(EXERCISE REQUIREMENTS): Once the line with "IC203 pin B: DIR -> BUS_B" is found in the entries below, repeat that line and every one after it exactly, ending at the last.

(Items from a data source)

↓

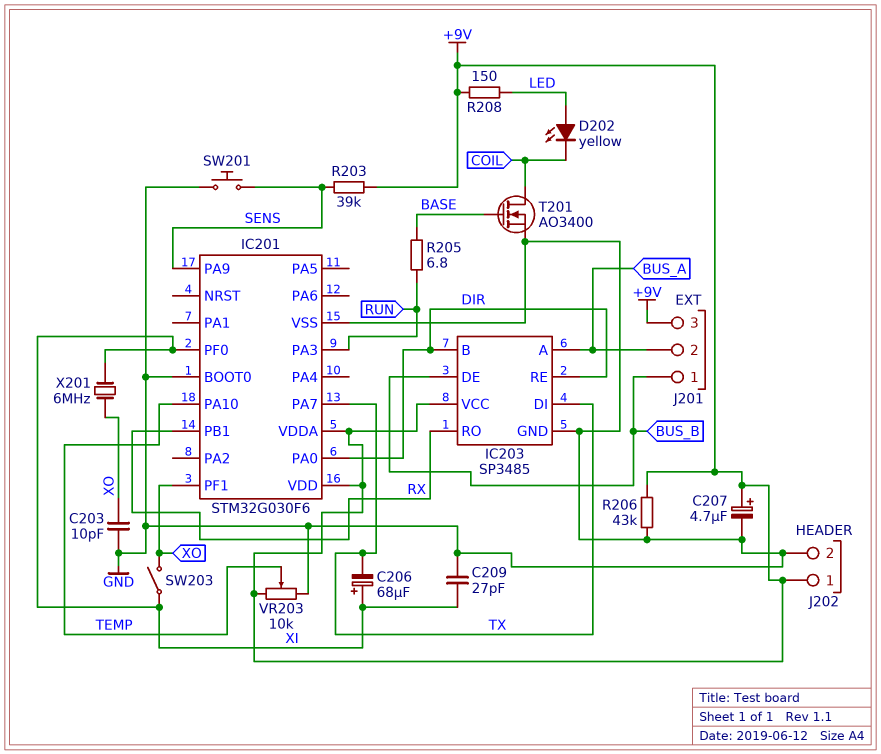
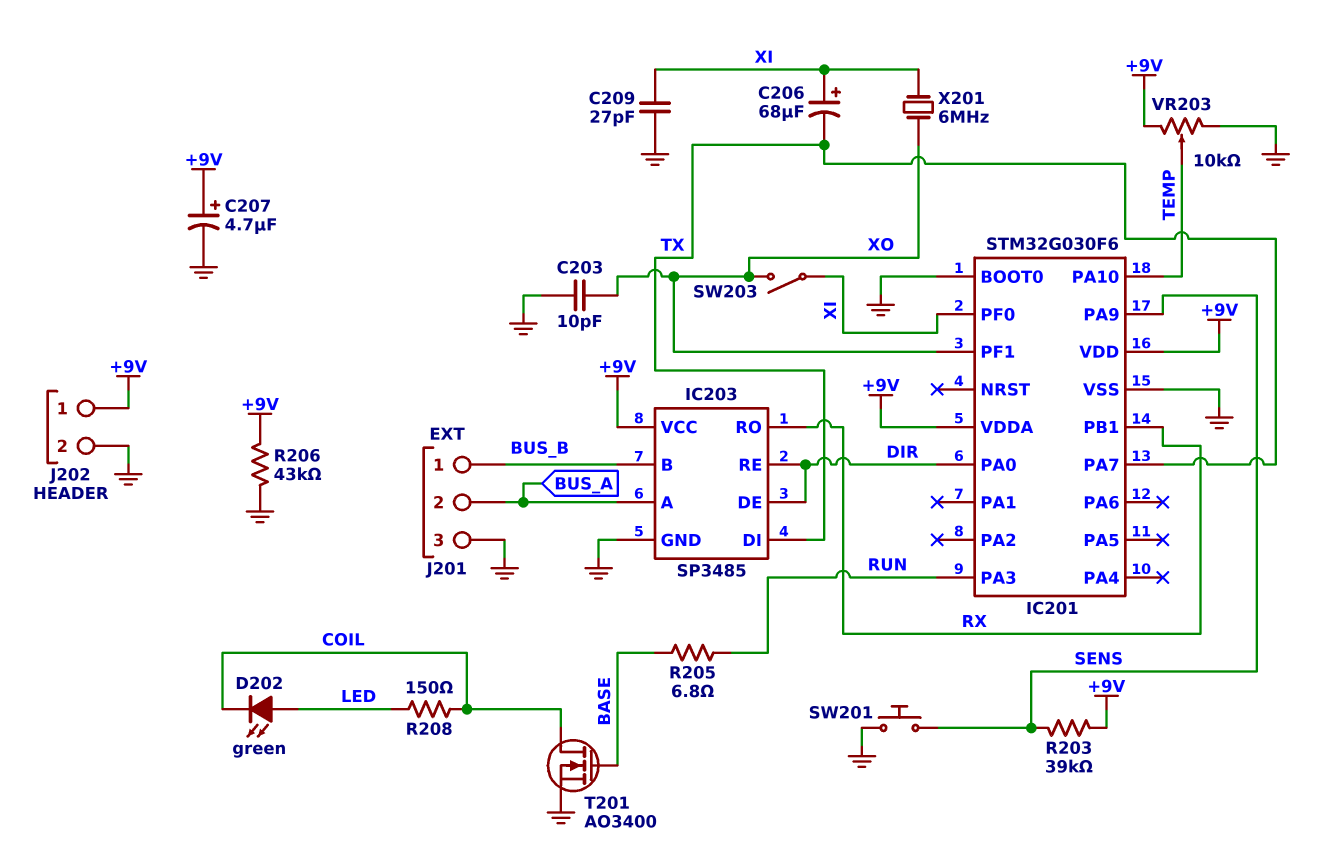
D202: LED yellow (A LED, K COIL) -> LED green (A LED, K COIL)
IC203 pin B: DIR -> BUS_B
IC203 pin DE: BUS_B -> DIR
J201 pin 3: +9V -> GND
R208: 150 (+9V, LED) -> 150 (COIL, LED)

↑

(SOLUTION):
IC203 pin B: DIR -> BUS_B
IC203 pin DE: BUS_B -> DIR
J201 pin 3: +9V -> GND
R208: 150 (+9V, LED) -> 150 (COIL, LED)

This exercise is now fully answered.